━━ Entries supplied ━━

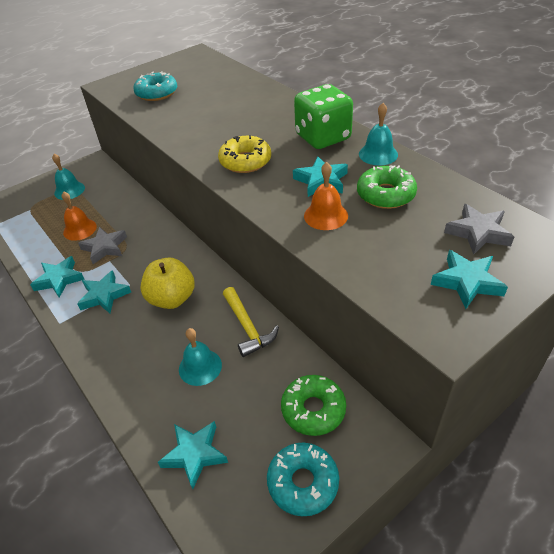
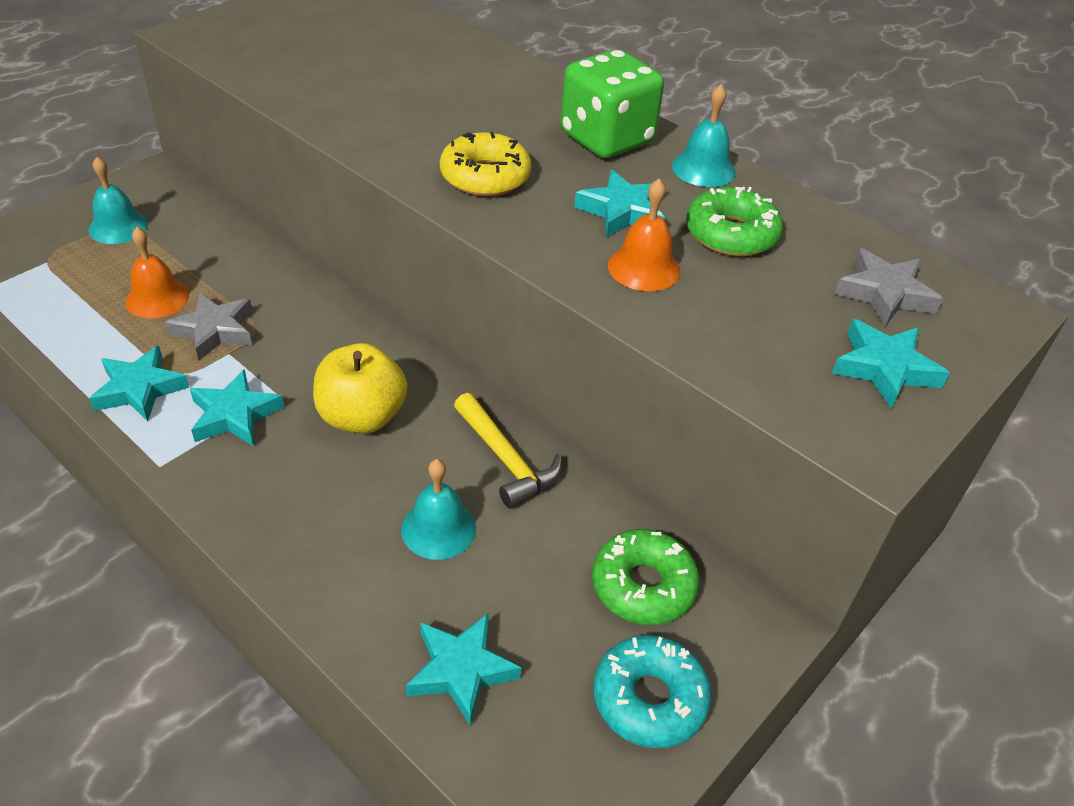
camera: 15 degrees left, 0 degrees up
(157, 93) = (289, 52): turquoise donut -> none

━━━
━━ Entries supplied ━━

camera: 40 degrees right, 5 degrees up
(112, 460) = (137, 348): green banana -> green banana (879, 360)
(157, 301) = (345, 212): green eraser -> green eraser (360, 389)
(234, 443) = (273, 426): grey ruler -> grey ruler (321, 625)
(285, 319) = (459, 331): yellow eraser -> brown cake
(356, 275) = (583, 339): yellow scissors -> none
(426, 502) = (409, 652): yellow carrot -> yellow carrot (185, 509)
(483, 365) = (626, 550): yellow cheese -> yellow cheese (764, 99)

━━━

### Exercise objective
Considering only the material above, set down every line from the one with "(112, 460) = (137, 348): green" to the one with "(483, 365) = (626, 550): yellow", inclusive, exactly as written.

### Response box
(112, 460) = (137, 348): green banana -> green banana (879, 360)
(157, 301) = (345, 212): green eraser -> green eraser (360, 389)
(234, 443) = (273, 426): grey ruler -> grey ruler (321, 625)
(285, 319) = (459, 331): yellow eraser -> brown cake
(356, 275) = (583, 339): yellow scissors -> none
(426, 502) = (409, 652): yellow carrot -> yellow carrot (185, 509)
(483, 365) = (626, 550): yellow cheese -> yellow cheese (764, 99)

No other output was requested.